─── Records for the exercise ───

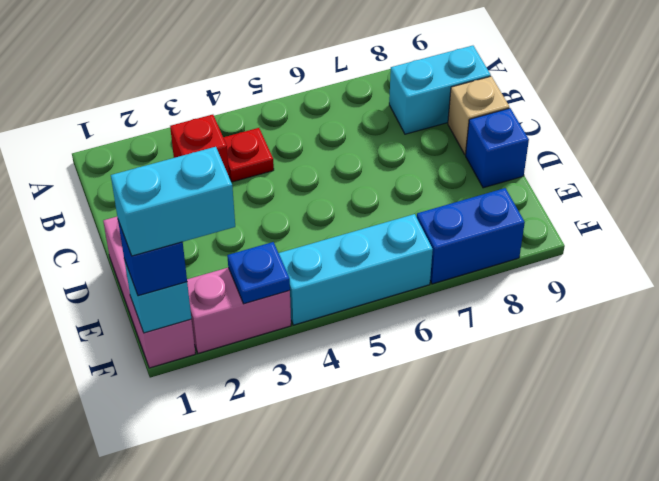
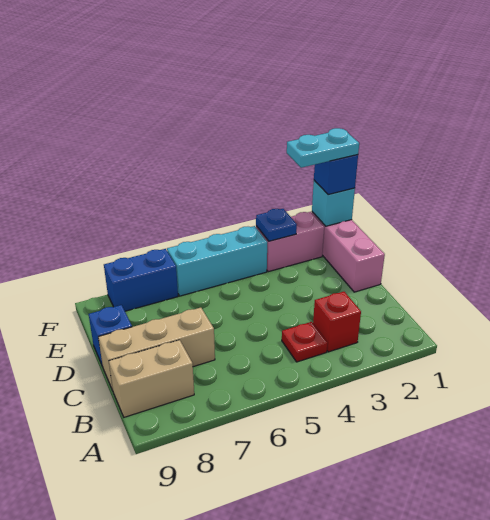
cyan brick B8:B9 level 1 -> tan brick B8:B9 level 1
tan brick C9 level 1 -> tan brick C7:C9 level 1
cyan brick F1:F2 level 4 -> cyan plate F1:F2 level 4

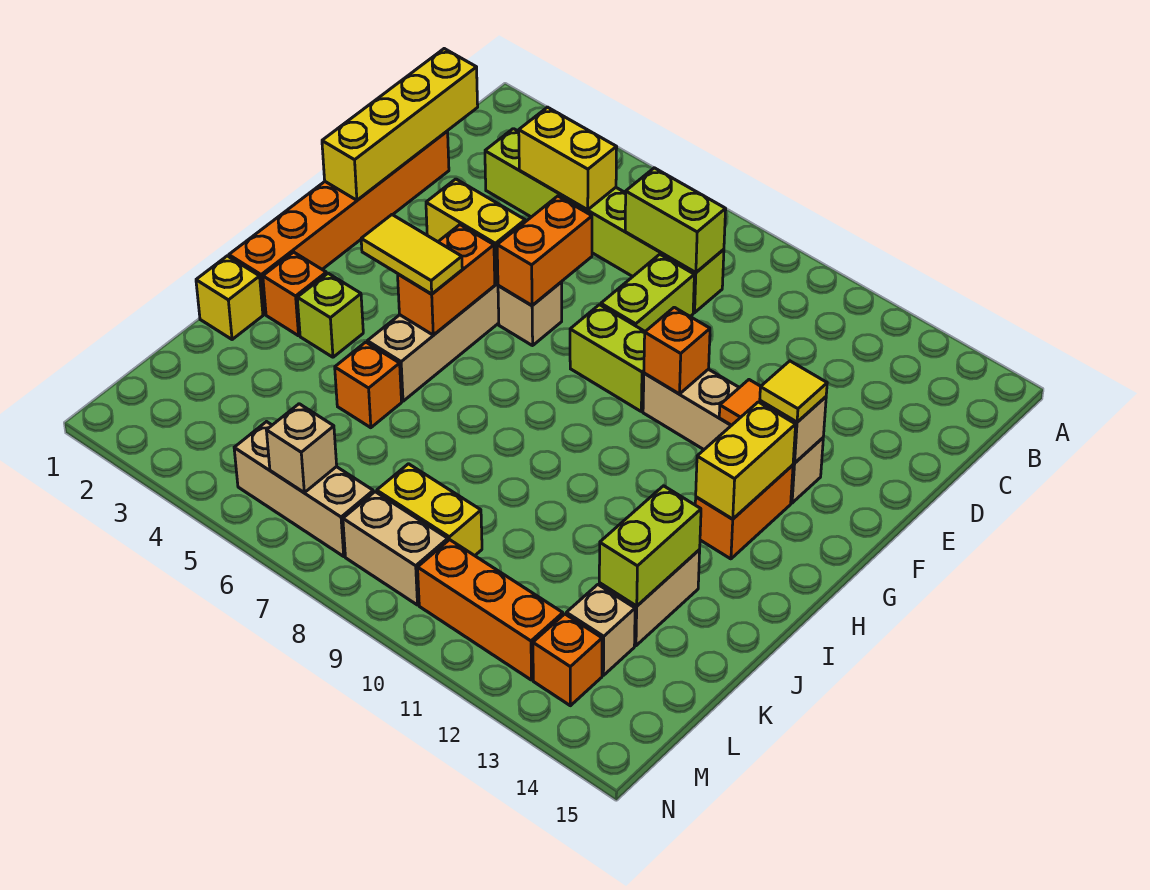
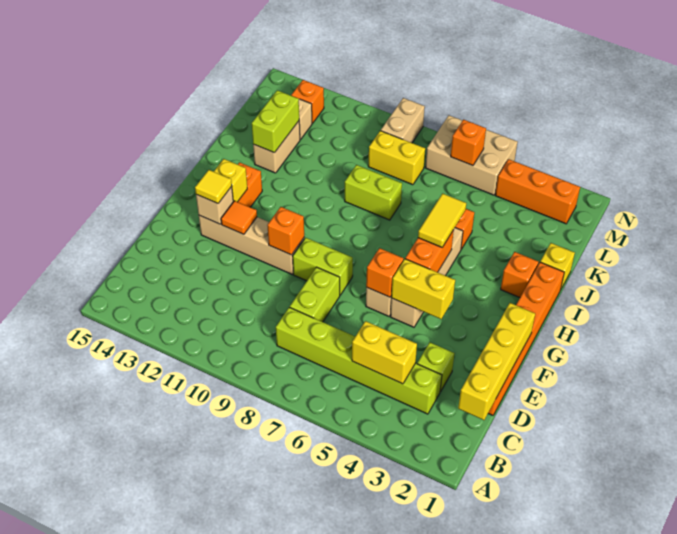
lime brick C7:C8 level 2 -> lime brick J8:J9 level 1
orange brick E6:F6 level 2 -> orange brick F6 level 2
yellow brick G13:H13 level 2 -> yellow brick G13 level 2
yellow tile H4:H5 level 3 -> yellow tile H5:I5 level 3
lime brick I3 level 1 -> lime brick D3 level 1
tan brick M5:M7 level 1 -> tan brick M5:N7 level 1
tan brick M6 level 2 -> orange brick M6 level 2
tan brick M8:M9 level 1 -> tan brick M9:N9 level 1
orange brick M10:M12 level 1 -> orange brick M2:M4 level 1

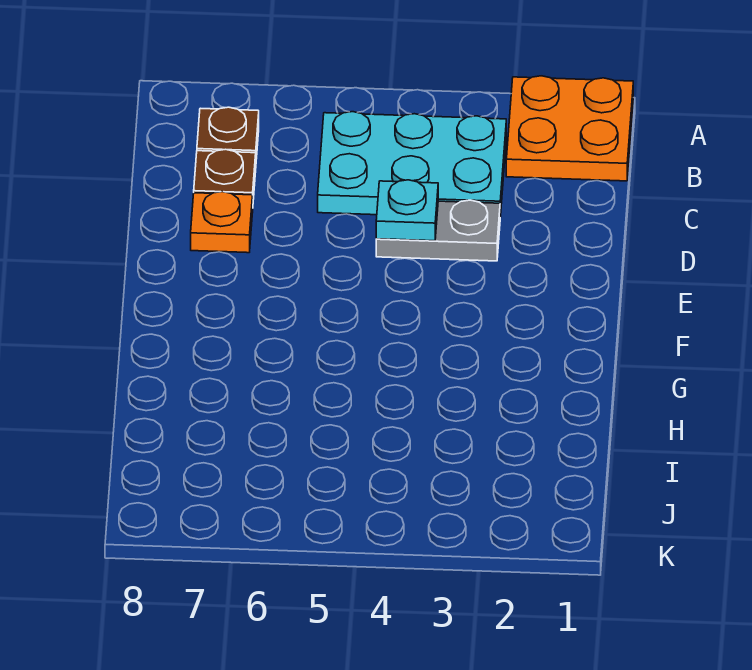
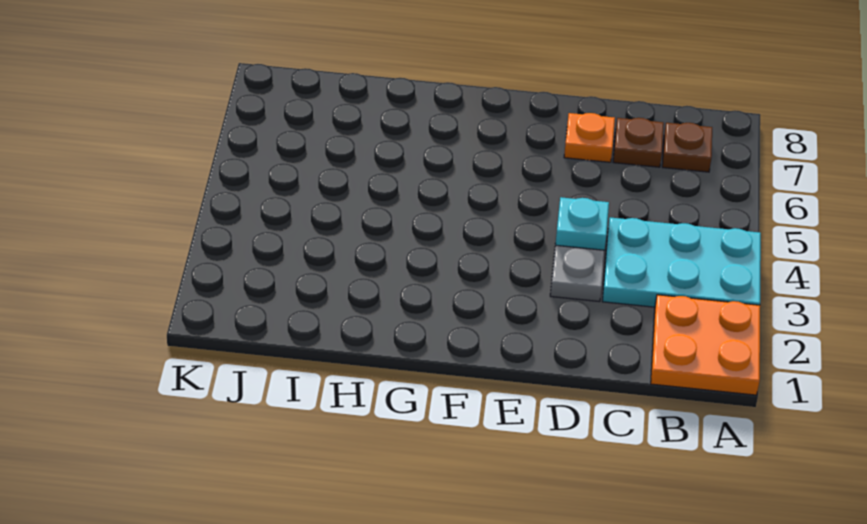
cyan plate B3:C5 level 1 -> cyan plate A3:C4 level 1

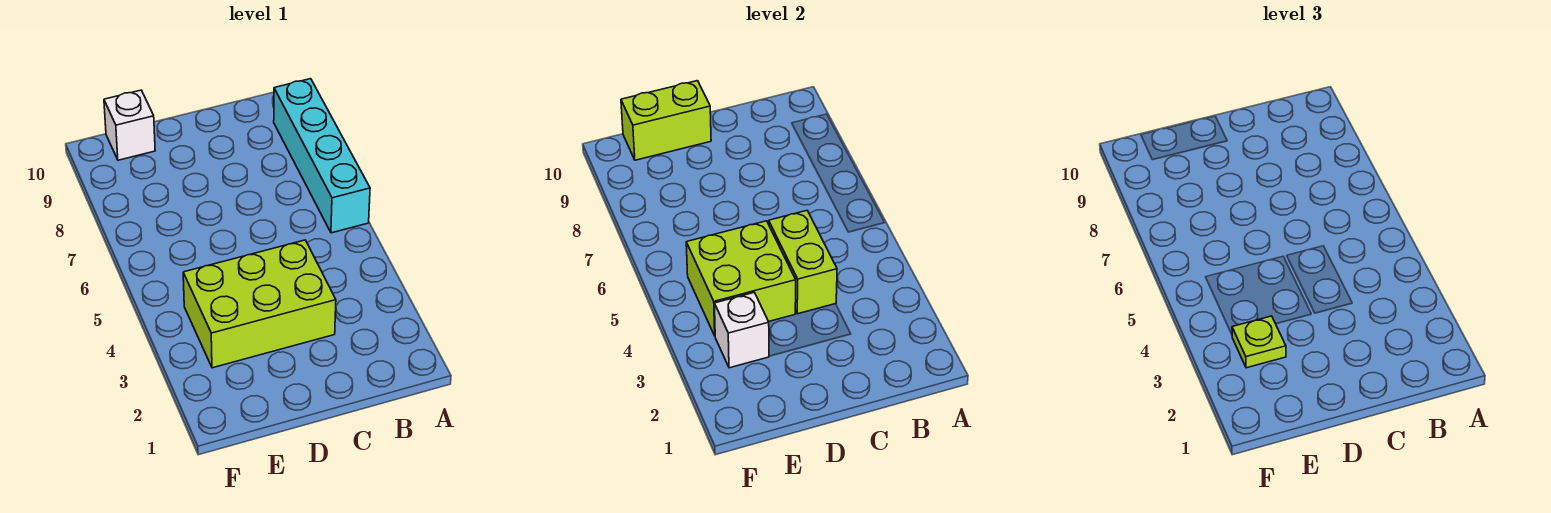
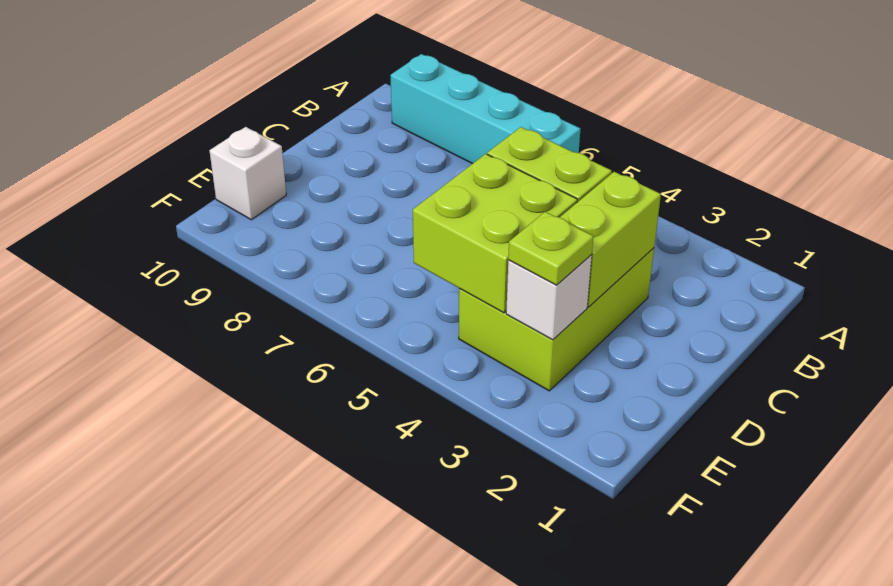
lime brick D10:E10 level 2 -> lime brick C3:D3 level 2

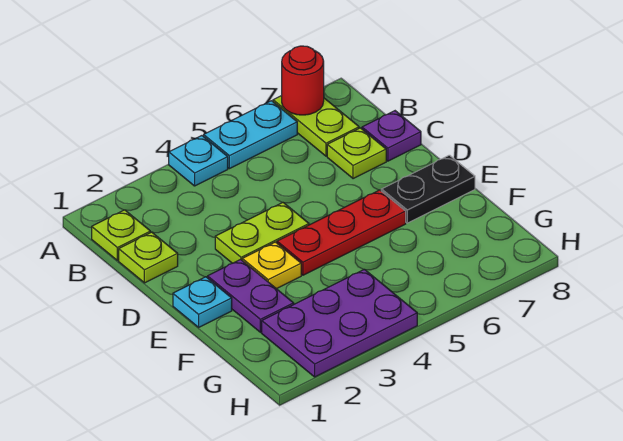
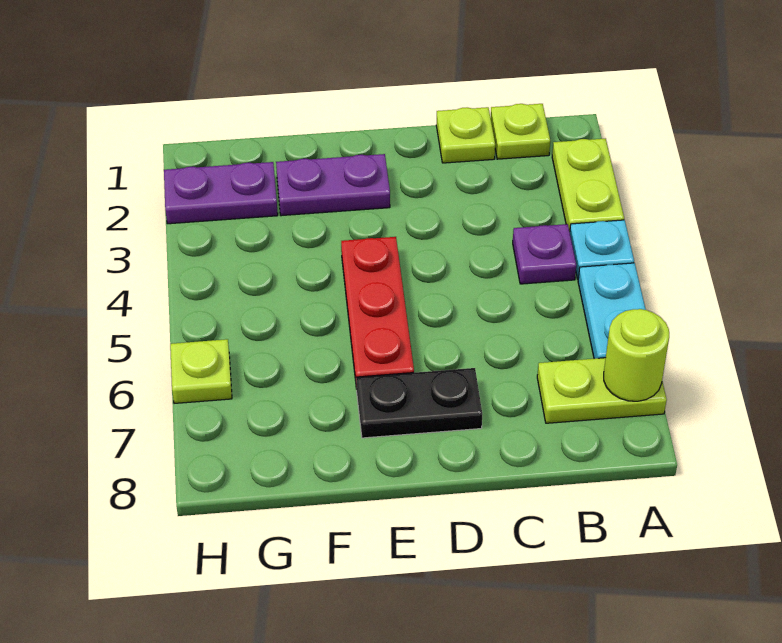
red round brick A7 level 2 -> lime round brick A7 level 2
lime plate C7 level 1 -> lime plate H6 level 1
purple plate C8 level 1 -> purple plate B4 level 1
lime plate D3:D4 level 1 -> lime plate A2:A3 level 1
cyan plate E1 level 1 -> none
yellow plate E3 level 1 -> none
black plate E7:E8 level 1 -> black plate D7:E7 level 1
purple plate G2:H4 level 1 -> purple plate G2:H2 level 1

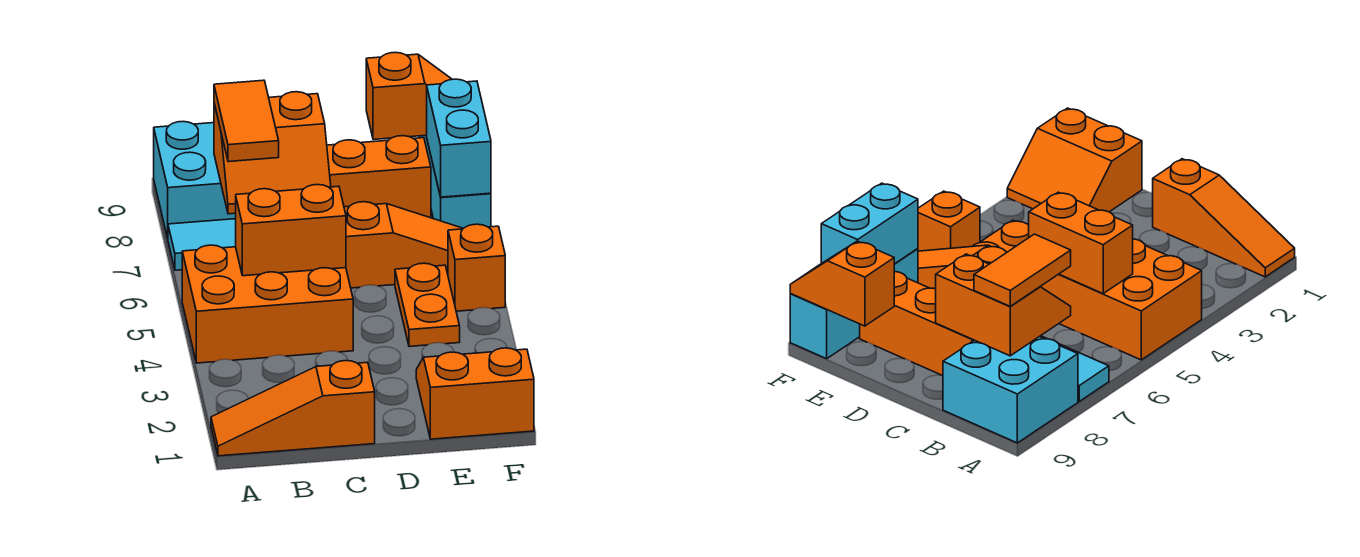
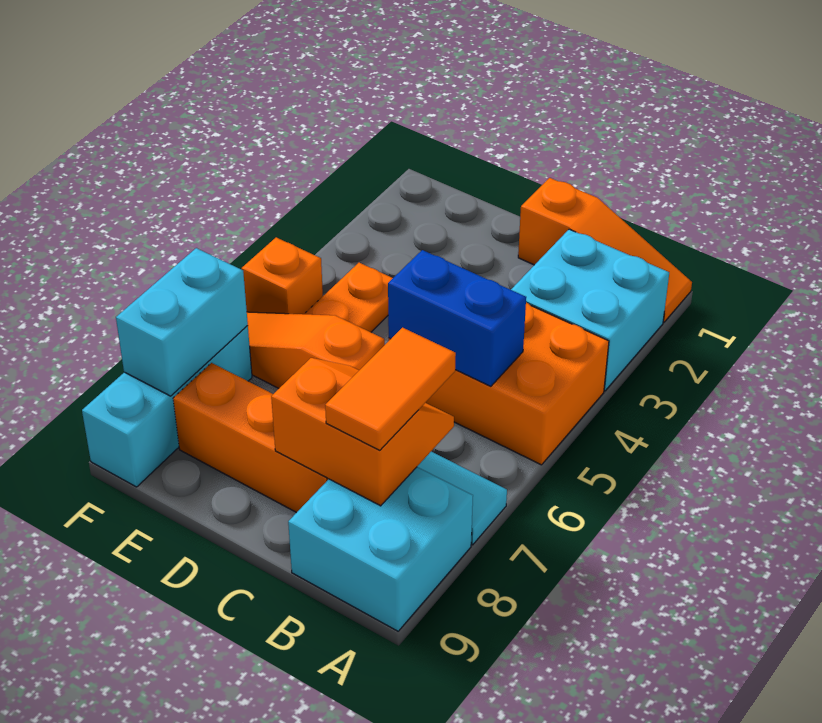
none -> cyan brick A2:B3 level 1
orange brick B5:C5 level 2 -> blue brick B5:C5 level 2
orange slope E1:F2 level 1 top 1 -> none
orange slope E9:F9 level 2 top E -> none

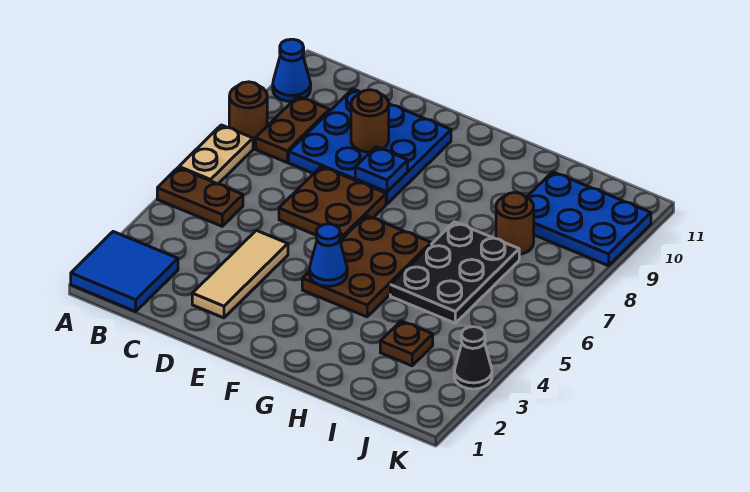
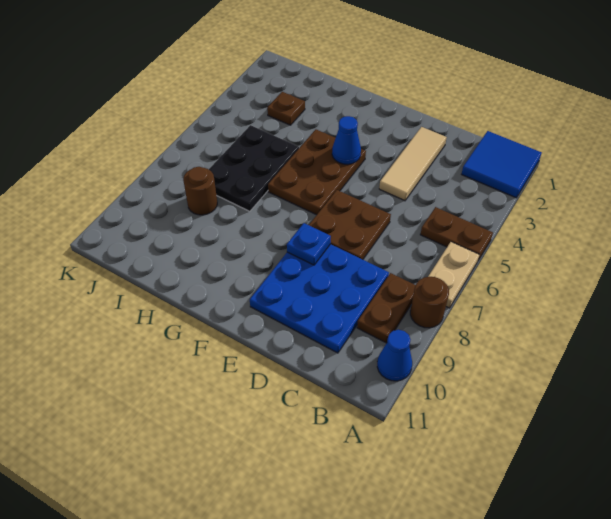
brown round brick D9 level 2 -> none
blue plate I9:K10 level 1 -> none
black cone K3 level 1 -> none

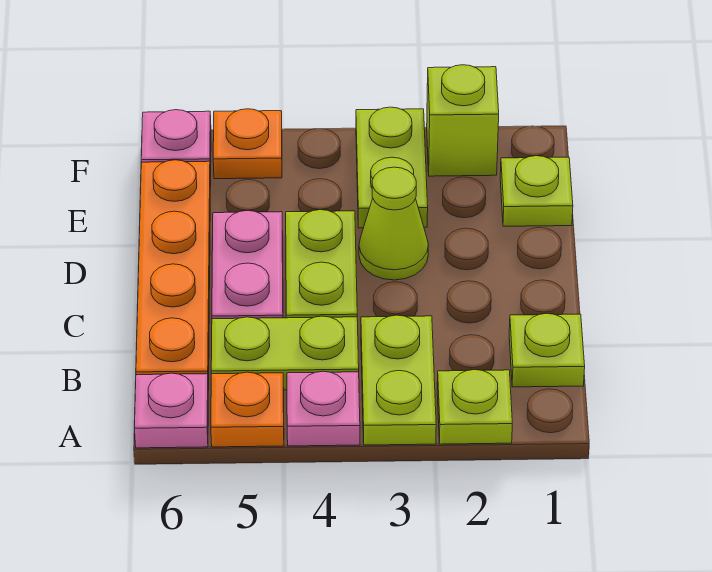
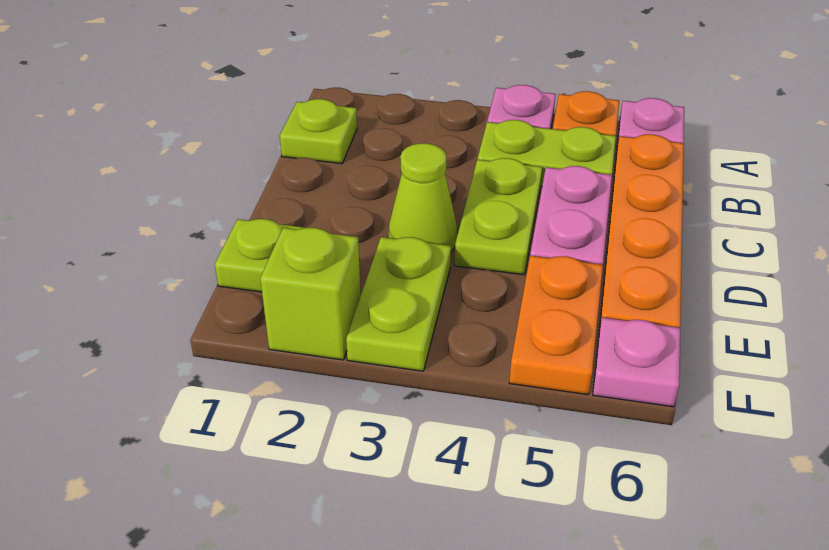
lime plate A2 level 1 -> none
lime plate A3:B3 level 1 -> none
orange plate F5 level 1 -> orange plate E5:F5 level 1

───

▸ Problem details: From the data above, return only the lines starting at the line that holds "tan brick M8:M9" and ending at the line that holds "lime plate C7", word for word and without pictures.

▸ Exercise solution:
tan brick M8:M9 level 1 -> tan brick M9:N9 level 1
orange brick M10:M12 level 1 -> orange brick M2:M4 level 1

cyan plate B3:C5 level 1 -> cyan plate A3:C4 level 1

lime brick D10:E10 level 2 -> lime brick C3:D3 level 2

red round brick A7 level 2 -> lime round brick A7 level 2
lime plate C7 level 1 -> lime plate H6 level 1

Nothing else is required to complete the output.